Dataset:
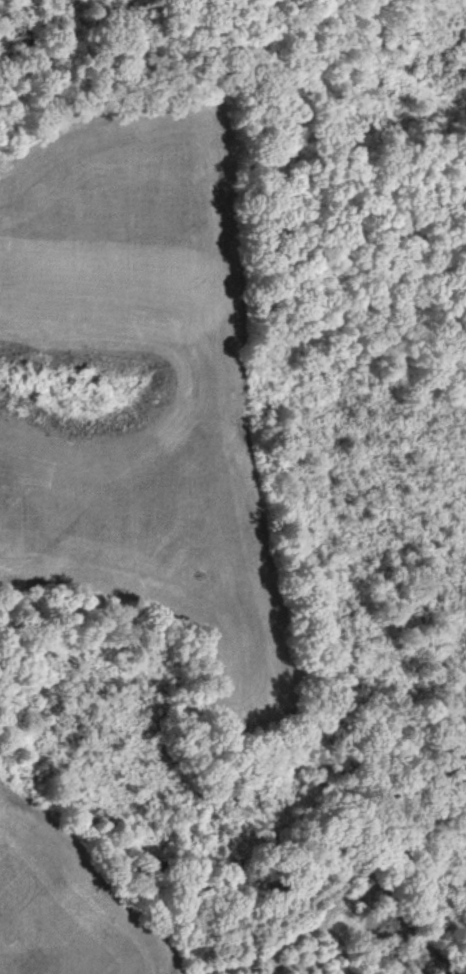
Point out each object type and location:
crop: (142, 391)
crop: (73, 899)

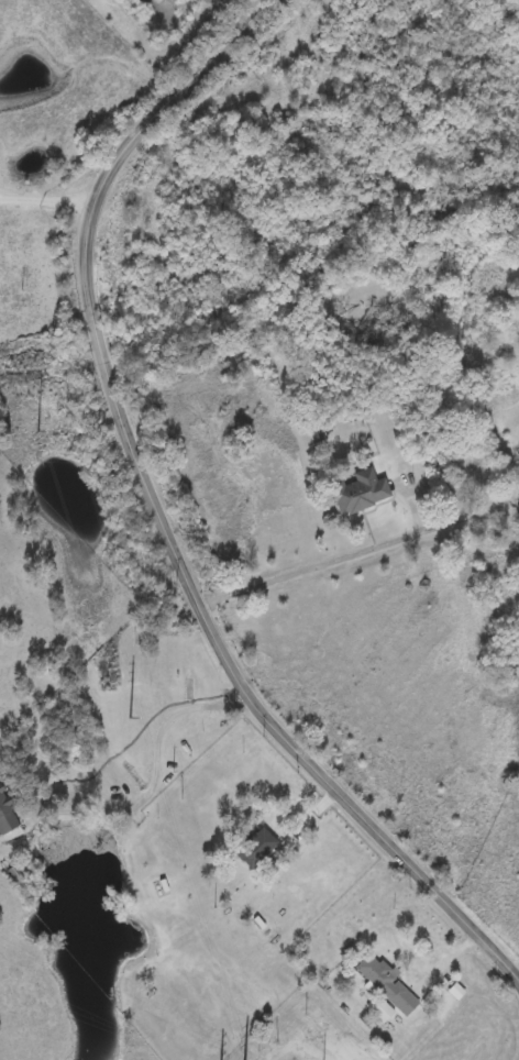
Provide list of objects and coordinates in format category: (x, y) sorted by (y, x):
road: (44, 203)
building: (357, 487)
road: (156, 518)
road: (359, 552)
road: (151, 777)
building: (5, 813)
building: (255, 844)
building: (159, 883)
building: (162, 889)
building: (385, 981)
building: (380, 1008)

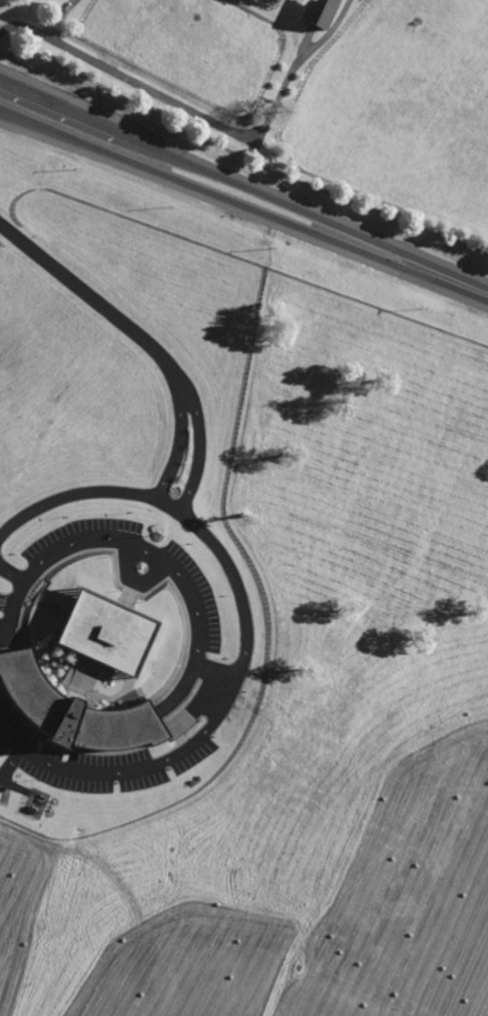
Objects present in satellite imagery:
building: (317, 12)
road: (203, 116)
road: (243, 186)
road: (243, 211)
road: (84, 294)
road: (170, 372)
road: (152, 553)
building: (101, 632)
road: (244, 634)
building: (70, 712)
crop: (312, 717)
building: (30, 810)

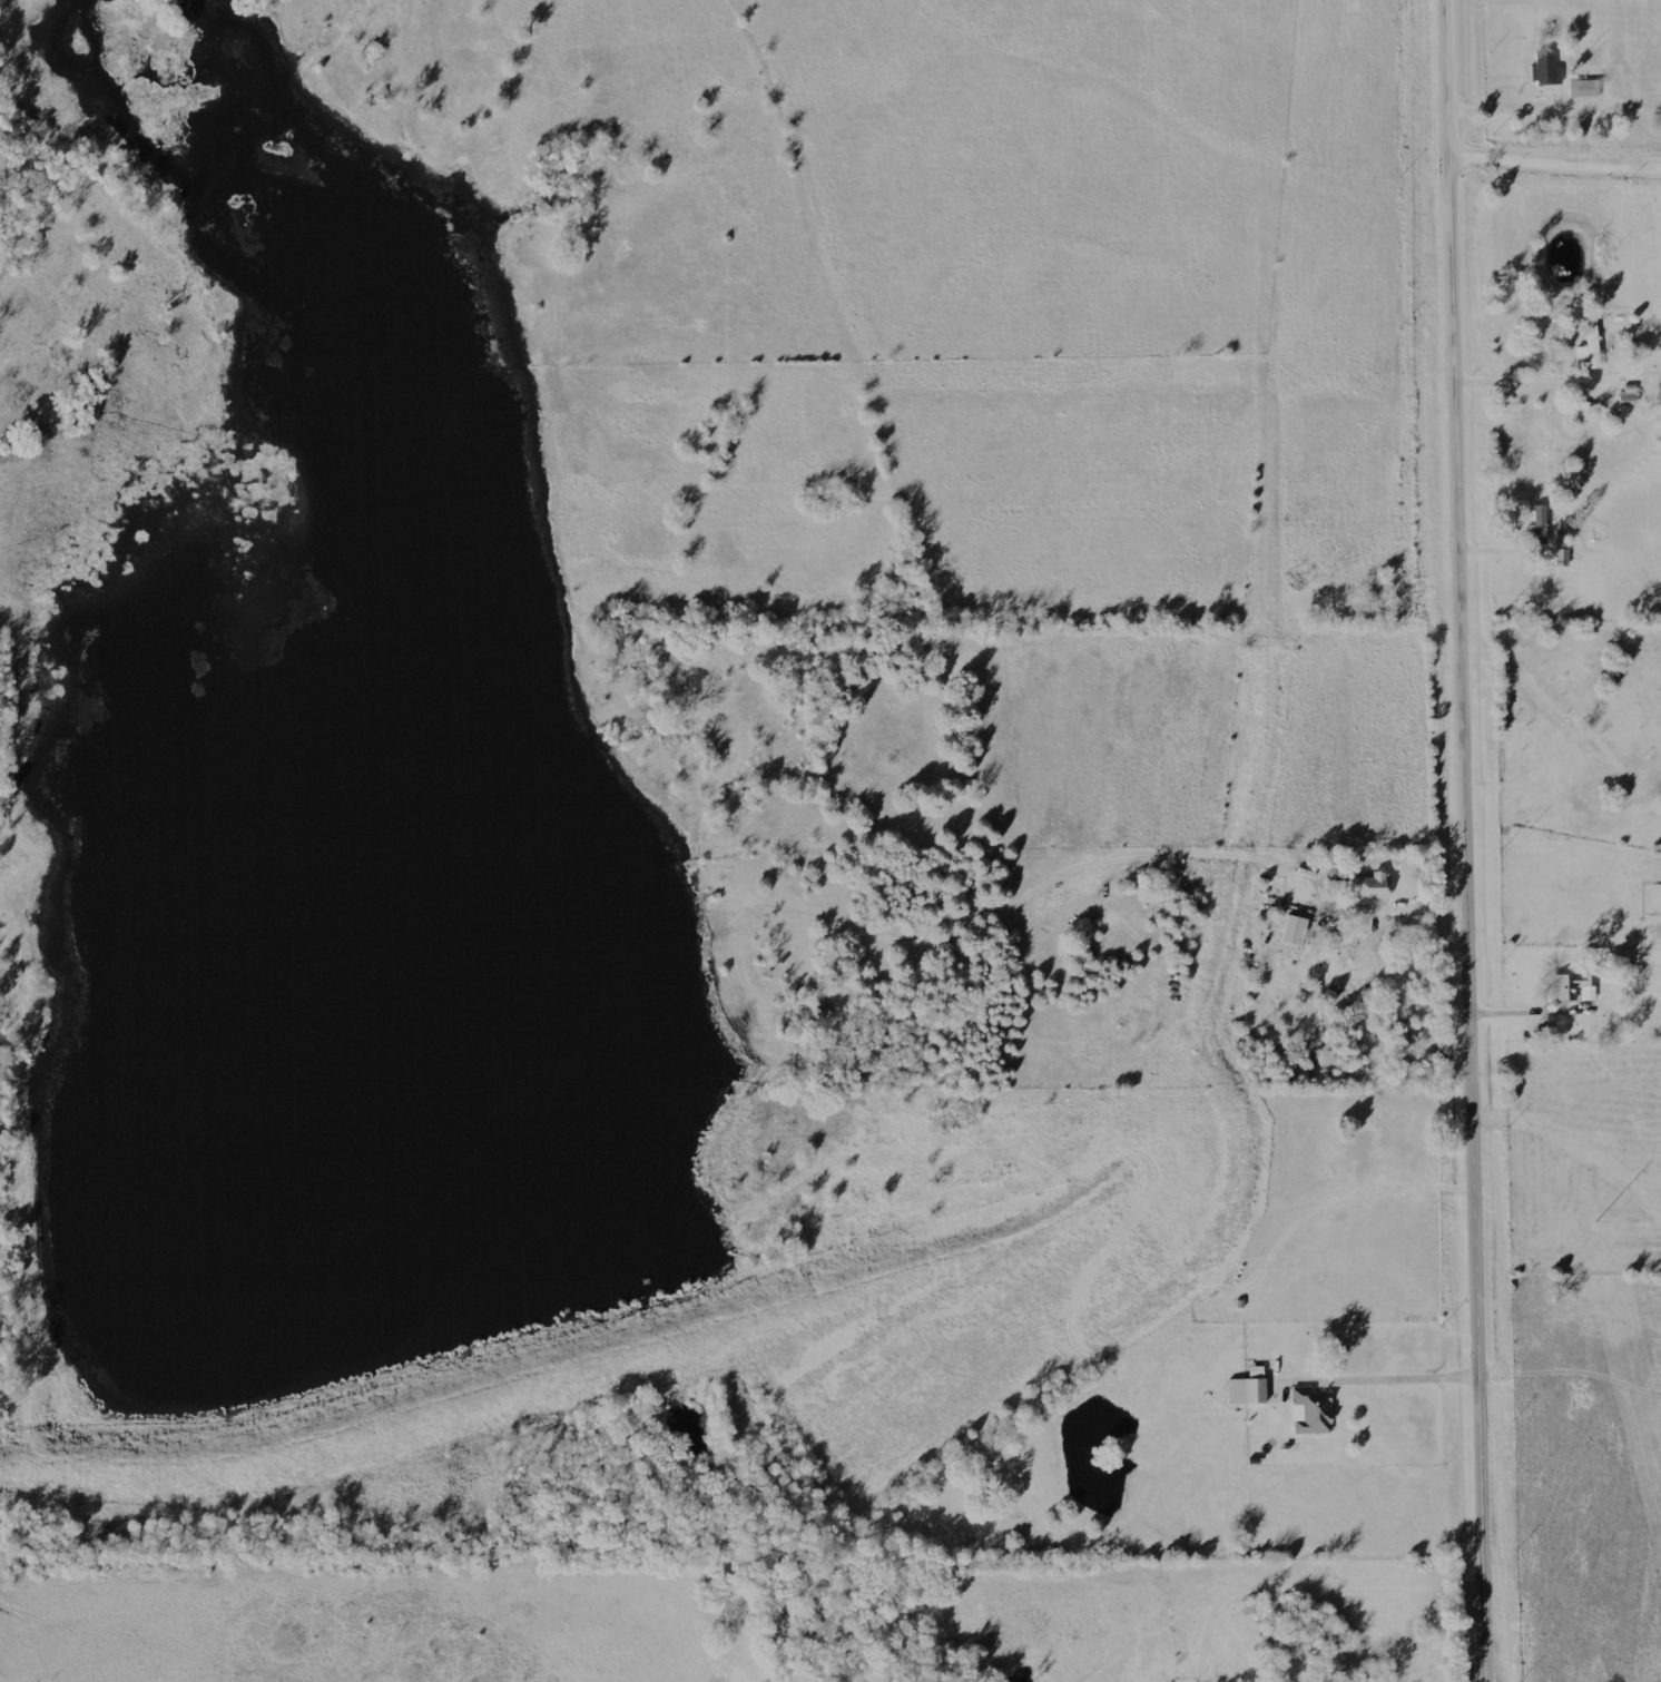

Task objective: Reproduce each line of the records above, exactly and without pictures.

Task response:
Point out each object type and location:
crop: (142, 391)
crop: (73, 899)

Provide list of objects and coordinates in format category: (x, y) sorted by (y, x):
road: (44, 203)
building: (357, 487)
road: (156, 518)
road: (359, 552)
road: (151, 777)
building: (5, 813)
building: (255, 844)
building: (159, 883)
building: (162, 889)
building: (385, 981)
building: (380, 1008)

Objects present in satellite imagery:
building: (317, 12)
road: (203, 116)
road: (243, 186)
road: (243, 211)
road: (84, 294)
road: (170, 372)
road: (152, 553)
building: (101, 632)
road: (244, 634)
building: (70, 712)
crop: (312, 717)
building: (30, 810)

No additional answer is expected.